- EXERCISE AIM -
Please report each line of the listing below that contains the string "fraction". Case counts.

________

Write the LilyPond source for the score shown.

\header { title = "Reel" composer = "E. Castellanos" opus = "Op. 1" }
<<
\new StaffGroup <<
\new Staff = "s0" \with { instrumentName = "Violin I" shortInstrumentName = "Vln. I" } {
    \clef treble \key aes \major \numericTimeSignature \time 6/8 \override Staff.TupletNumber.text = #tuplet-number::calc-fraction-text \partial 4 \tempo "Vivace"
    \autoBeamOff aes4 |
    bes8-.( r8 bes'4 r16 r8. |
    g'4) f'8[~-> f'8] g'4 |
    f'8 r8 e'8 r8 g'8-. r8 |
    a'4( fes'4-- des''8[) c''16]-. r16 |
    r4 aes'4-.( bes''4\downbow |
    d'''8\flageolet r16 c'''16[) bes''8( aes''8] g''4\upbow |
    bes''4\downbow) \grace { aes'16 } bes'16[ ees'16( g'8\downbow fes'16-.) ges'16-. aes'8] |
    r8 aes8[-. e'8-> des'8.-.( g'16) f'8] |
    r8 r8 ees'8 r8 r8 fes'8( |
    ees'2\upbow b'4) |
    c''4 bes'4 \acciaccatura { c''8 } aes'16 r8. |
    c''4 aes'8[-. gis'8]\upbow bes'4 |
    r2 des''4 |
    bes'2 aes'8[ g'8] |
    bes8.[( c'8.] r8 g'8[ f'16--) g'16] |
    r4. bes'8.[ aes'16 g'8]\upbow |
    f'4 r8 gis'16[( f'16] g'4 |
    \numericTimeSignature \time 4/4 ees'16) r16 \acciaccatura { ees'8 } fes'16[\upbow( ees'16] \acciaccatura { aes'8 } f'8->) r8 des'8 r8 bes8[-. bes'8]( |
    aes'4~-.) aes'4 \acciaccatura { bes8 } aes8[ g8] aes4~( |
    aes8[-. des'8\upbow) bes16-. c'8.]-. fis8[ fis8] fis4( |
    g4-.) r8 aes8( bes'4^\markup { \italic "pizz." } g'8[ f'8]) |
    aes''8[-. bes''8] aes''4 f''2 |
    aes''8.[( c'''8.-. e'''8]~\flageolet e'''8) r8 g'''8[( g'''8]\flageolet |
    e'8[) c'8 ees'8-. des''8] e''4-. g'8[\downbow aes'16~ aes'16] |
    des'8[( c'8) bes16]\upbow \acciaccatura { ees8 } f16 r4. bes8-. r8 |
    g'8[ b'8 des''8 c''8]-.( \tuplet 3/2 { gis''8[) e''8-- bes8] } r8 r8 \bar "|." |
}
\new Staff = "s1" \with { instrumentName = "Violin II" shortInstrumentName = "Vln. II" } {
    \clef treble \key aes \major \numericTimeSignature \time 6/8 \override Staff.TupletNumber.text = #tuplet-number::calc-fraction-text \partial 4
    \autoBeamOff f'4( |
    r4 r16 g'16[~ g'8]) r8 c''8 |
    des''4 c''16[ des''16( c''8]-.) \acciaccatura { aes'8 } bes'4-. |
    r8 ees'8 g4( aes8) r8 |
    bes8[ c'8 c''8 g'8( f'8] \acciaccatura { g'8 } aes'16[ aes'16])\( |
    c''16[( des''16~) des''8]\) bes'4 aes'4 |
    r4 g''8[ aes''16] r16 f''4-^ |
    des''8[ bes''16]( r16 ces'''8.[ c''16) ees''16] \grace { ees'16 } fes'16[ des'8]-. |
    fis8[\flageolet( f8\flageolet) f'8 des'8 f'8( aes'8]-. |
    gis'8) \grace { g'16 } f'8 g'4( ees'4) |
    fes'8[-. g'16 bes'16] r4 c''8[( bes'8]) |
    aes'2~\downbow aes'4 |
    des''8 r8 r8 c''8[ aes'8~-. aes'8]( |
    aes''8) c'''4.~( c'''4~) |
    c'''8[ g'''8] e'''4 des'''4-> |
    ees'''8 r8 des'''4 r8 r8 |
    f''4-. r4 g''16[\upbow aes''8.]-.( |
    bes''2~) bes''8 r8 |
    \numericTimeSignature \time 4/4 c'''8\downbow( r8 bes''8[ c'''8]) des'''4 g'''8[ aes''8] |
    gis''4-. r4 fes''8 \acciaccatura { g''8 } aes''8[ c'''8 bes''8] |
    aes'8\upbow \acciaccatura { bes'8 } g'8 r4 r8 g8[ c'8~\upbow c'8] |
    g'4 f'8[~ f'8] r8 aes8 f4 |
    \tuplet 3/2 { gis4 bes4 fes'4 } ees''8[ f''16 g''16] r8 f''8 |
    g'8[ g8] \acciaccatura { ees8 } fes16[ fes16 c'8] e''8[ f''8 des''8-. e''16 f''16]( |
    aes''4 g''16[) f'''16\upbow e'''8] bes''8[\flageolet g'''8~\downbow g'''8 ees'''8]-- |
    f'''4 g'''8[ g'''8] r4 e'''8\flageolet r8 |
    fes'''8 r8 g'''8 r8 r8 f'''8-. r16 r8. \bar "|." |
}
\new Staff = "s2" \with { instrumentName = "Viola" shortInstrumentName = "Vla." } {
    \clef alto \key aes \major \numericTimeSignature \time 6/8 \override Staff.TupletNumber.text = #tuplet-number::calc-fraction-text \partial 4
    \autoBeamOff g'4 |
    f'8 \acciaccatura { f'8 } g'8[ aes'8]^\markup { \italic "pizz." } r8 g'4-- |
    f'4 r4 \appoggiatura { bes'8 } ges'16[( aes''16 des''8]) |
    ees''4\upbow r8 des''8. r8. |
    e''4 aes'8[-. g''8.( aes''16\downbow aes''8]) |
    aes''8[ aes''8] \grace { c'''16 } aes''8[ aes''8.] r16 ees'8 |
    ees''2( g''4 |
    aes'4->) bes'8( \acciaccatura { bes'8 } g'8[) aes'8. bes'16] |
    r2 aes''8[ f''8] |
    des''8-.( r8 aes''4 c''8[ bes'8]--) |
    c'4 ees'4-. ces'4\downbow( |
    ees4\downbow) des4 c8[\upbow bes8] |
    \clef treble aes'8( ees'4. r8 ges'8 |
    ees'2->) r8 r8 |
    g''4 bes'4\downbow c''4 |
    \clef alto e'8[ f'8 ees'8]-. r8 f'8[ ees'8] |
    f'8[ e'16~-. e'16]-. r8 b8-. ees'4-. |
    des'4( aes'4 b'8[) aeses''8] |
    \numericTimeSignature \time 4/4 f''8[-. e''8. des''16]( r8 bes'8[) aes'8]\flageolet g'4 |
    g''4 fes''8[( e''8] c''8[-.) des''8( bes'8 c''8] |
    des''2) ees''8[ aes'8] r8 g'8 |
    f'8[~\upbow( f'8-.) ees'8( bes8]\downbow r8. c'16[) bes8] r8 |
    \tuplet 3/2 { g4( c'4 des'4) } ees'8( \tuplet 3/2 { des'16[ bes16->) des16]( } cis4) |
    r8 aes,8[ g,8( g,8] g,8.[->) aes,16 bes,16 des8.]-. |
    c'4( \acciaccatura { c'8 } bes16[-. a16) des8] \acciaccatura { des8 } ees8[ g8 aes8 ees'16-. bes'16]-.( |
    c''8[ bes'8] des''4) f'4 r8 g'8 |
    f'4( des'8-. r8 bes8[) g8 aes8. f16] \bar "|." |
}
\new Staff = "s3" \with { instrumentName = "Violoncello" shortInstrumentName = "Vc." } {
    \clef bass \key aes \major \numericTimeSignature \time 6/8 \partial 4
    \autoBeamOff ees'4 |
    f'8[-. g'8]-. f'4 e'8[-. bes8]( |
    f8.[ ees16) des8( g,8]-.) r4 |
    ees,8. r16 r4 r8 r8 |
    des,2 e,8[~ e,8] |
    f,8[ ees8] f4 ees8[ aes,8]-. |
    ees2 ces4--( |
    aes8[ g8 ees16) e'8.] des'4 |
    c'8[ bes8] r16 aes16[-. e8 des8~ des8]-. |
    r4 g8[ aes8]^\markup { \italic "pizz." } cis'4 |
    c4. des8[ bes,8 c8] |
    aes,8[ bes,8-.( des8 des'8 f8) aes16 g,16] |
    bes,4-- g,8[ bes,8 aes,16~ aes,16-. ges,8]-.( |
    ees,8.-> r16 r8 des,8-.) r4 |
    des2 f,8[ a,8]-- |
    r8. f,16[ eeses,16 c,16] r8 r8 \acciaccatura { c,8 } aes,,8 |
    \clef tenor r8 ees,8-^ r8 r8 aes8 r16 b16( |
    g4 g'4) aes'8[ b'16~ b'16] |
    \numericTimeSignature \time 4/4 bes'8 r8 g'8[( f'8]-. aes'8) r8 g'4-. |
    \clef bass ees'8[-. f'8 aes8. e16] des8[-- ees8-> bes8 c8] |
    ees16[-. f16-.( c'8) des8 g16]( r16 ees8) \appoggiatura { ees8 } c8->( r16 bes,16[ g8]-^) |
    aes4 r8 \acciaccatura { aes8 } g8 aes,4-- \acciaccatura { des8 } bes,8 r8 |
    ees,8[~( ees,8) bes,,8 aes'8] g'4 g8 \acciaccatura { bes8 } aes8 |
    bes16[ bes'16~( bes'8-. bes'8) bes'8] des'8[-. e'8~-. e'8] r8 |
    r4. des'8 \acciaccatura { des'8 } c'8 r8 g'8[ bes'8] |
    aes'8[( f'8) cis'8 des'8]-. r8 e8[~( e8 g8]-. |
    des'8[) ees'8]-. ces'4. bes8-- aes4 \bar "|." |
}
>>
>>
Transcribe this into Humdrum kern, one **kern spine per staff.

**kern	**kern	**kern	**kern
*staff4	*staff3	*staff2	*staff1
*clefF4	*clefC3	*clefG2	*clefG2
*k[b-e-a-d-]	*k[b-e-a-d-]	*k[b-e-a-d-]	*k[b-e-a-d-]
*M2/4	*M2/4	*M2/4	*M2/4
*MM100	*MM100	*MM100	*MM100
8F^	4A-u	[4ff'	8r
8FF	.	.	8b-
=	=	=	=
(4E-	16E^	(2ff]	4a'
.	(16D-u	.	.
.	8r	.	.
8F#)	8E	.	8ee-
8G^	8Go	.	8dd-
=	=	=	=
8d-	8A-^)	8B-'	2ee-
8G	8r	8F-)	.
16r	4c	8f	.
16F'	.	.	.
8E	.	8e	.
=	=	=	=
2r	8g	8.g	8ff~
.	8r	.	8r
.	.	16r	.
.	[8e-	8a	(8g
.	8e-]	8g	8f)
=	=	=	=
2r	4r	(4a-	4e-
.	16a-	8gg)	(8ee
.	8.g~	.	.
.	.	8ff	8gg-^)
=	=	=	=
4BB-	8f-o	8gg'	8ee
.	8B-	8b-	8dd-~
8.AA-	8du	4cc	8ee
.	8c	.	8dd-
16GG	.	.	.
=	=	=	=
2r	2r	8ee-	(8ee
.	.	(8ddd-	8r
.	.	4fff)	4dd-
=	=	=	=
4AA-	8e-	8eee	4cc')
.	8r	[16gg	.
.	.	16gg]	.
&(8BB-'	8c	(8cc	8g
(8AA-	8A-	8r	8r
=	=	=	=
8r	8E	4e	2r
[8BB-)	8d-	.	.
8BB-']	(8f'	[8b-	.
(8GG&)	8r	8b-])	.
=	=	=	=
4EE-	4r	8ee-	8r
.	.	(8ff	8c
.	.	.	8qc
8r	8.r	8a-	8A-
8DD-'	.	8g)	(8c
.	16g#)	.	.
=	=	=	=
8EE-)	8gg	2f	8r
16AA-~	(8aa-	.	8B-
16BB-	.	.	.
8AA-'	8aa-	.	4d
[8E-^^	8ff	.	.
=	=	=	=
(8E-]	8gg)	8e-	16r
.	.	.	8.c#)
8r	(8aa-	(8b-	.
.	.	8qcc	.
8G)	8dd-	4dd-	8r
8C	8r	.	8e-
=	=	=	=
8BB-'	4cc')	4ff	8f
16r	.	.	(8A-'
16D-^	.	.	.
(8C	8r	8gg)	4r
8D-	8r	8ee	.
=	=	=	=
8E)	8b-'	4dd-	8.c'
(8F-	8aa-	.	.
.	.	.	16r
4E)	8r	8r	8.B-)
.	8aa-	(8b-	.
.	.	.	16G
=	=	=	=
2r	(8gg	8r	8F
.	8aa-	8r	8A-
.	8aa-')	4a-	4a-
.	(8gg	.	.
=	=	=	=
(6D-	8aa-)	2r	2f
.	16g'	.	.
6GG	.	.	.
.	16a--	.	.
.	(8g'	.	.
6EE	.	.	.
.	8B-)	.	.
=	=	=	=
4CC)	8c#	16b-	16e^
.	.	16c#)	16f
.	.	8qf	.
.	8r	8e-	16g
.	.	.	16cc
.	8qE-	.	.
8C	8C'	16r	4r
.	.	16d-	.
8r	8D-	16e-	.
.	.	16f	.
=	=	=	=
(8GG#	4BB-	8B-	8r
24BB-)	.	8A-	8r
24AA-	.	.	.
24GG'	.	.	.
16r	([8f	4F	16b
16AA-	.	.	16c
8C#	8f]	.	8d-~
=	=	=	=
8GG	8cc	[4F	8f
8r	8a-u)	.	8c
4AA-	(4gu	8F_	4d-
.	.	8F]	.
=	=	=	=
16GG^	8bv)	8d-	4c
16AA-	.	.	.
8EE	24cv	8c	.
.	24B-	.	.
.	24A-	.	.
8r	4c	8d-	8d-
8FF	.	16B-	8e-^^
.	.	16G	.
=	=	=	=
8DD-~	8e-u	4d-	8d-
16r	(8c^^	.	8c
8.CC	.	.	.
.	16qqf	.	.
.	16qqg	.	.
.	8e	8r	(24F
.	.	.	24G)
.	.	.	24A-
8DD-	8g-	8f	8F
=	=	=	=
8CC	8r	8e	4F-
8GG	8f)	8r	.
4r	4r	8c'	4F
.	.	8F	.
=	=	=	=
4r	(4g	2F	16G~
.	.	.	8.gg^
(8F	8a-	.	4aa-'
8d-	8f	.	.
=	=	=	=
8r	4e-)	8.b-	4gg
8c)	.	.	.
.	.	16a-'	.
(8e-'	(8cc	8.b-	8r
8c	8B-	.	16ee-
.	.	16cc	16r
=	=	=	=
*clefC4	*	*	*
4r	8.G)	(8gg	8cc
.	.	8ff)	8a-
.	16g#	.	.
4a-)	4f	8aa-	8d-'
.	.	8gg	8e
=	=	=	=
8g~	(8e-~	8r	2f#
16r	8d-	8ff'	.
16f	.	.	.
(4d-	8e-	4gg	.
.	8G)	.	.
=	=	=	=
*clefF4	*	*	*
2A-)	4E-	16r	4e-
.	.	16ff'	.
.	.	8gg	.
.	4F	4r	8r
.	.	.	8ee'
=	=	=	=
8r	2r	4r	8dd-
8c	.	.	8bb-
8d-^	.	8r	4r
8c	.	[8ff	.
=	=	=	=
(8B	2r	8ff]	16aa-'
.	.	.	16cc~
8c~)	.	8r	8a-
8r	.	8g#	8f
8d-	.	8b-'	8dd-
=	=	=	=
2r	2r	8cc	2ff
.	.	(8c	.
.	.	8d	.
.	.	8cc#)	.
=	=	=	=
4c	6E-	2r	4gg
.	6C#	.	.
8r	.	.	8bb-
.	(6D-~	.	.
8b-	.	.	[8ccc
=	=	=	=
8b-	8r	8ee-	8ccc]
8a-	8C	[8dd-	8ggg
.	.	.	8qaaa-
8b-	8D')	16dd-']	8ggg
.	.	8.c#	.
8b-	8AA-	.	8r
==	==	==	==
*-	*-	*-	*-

________

- SOLUTION FOR THIS TASK -
    \clef treble \key aes \major \numericTimeSignature \time 6/8 \override Staff.TupletNumber.text = #tuplet-number::calc-fraction-text \partial 4 \tempo "Vivace"
    \clef treble \key aes \major \numericTimeSignature \time 6/8 \override Staff.TupletNumber.text = #tuplet-number::calc-fraction-text \partial 4
    \clef alto \key aes \major \numericTimeSignature \time 6/8 \override Staff.TupletNumber.text = #tuplet-number::calc-fraction-text \partial 4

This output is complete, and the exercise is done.